Version difference data:
+===+
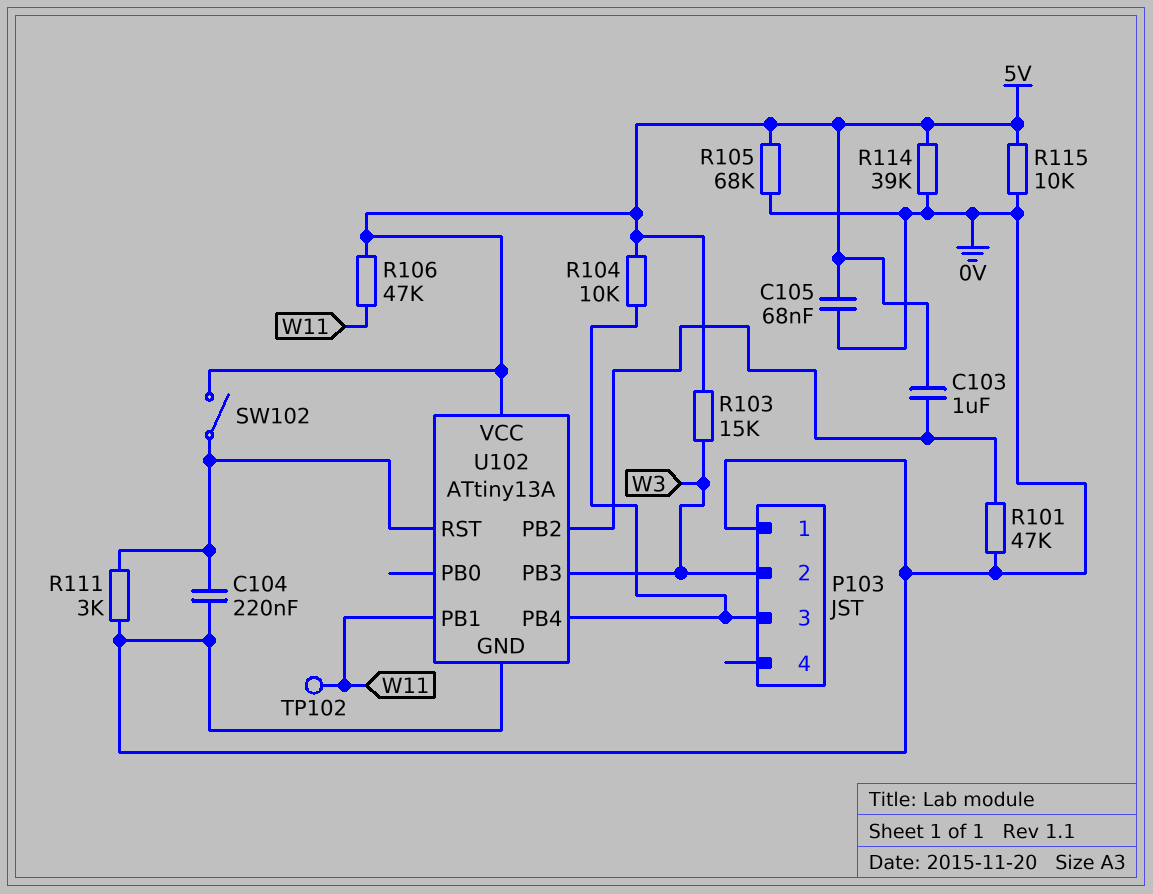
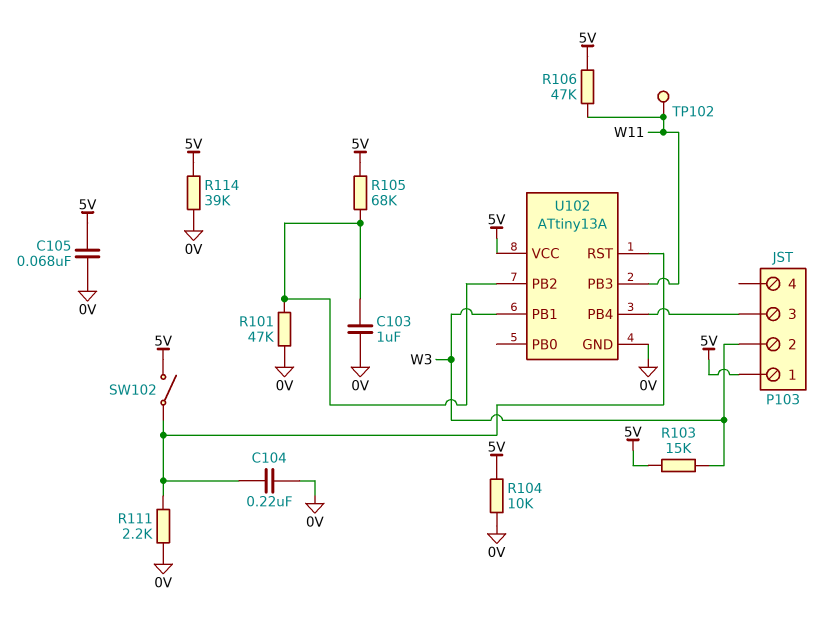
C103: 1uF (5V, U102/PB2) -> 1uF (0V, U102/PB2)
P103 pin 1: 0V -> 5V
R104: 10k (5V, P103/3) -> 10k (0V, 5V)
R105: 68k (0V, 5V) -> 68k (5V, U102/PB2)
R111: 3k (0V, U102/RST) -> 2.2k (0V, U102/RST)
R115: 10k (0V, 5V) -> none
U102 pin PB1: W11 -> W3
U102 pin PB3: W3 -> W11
+===+
Leaving out the pictures, repeat all the entries exactly as they stand.

C103: 1uF (5V, U102/PB2) -> 1uF (0V, U102/PB2)
P103 pin 1: 0V -> 5V
R104: 10k (5V, P103/3) -> 10k (0V, 5V)
R105: 68k (0V, 5V) -> 68k (5V, U102/PB2)
R111: 3k (0V, U102/RST) -> 2.2k (0V, U102/RST)
R115: 10k (0V, 5V) -> none
U102 pin PB1: W11 -> W3
U102 pin PB3: W3 -> W11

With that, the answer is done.